* Listed entries
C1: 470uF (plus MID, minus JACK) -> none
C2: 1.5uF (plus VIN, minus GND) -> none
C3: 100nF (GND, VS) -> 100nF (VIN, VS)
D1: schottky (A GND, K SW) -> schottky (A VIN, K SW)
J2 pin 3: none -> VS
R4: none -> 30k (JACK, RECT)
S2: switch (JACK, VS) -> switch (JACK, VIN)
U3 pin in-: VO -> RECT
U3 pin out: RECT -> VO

...

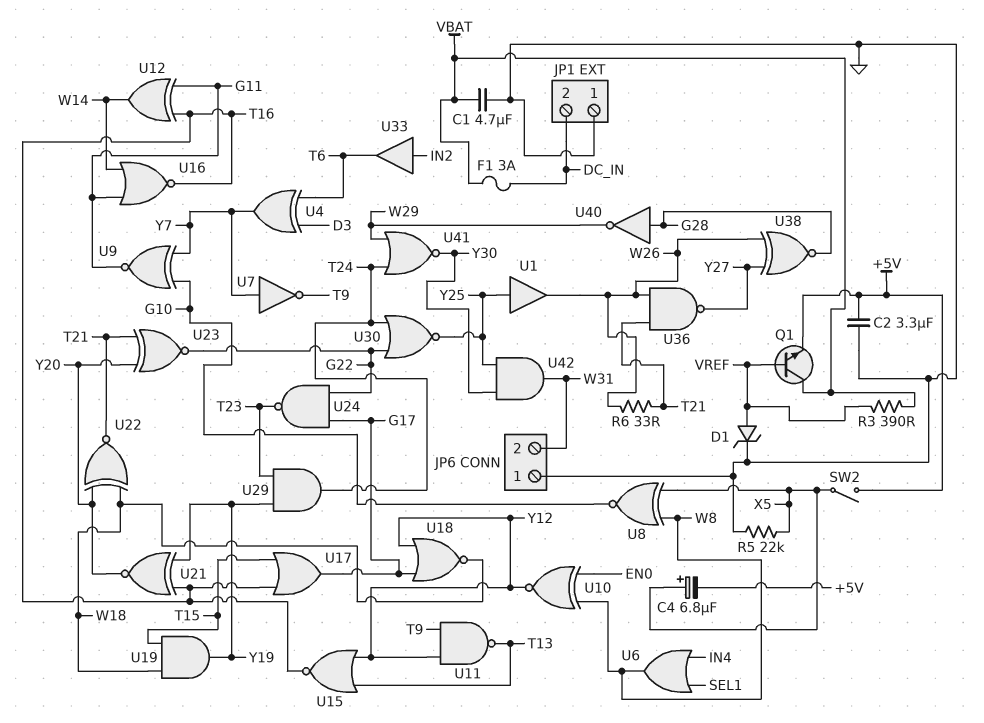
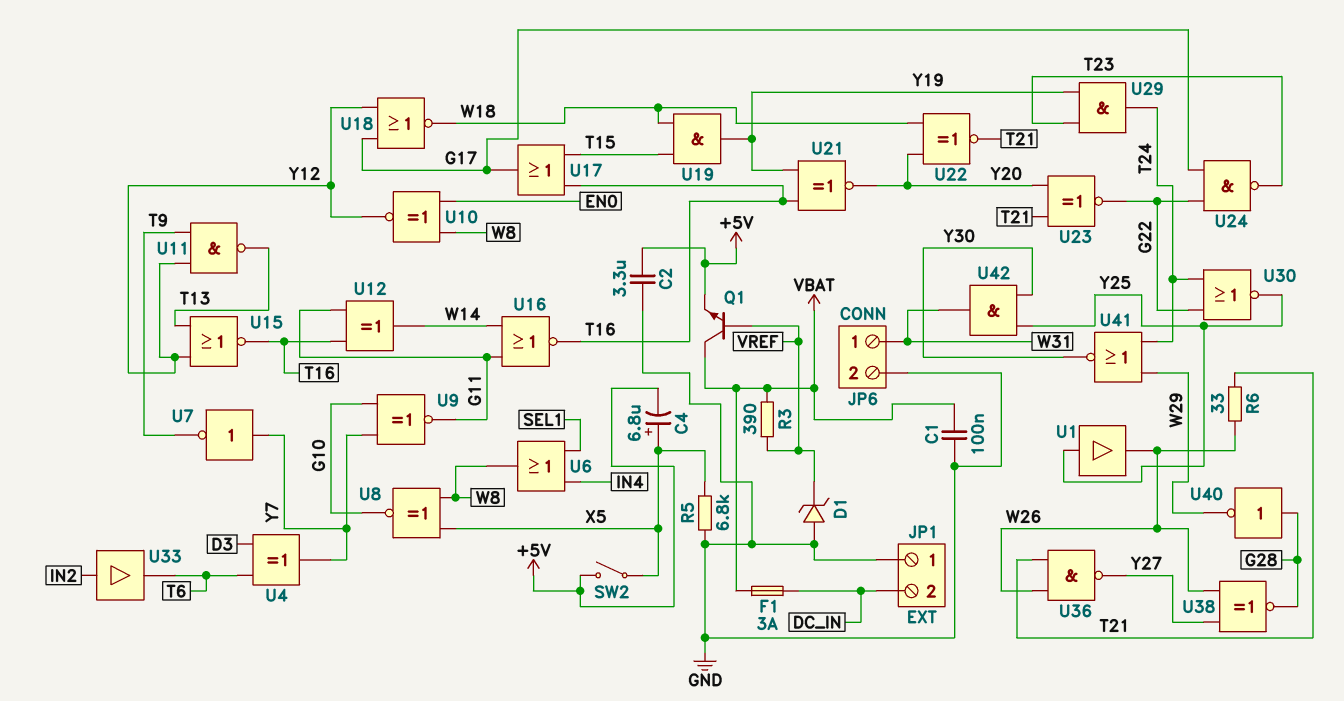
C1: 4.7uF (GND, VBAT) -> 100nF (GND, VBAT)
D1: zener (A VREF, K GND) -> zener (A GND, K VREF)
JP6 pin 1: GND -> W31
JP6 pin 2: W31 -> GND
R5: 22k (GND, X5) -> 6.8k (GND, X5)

* Task goal
Output the material above exactly, but only from the line that carries "J2 pin 3: none -> VS" through the line that carries "U3 pin out: RECT -> VO".

* Completed task
J2 pin 3: none -> VS
R4: none -> 30k (JACK, RECT)
S2: switch (JACK, VS) -> switch (JACK, VIN)
U3 pin in-: VO -> RECT
U3 pin out: RECT -> VO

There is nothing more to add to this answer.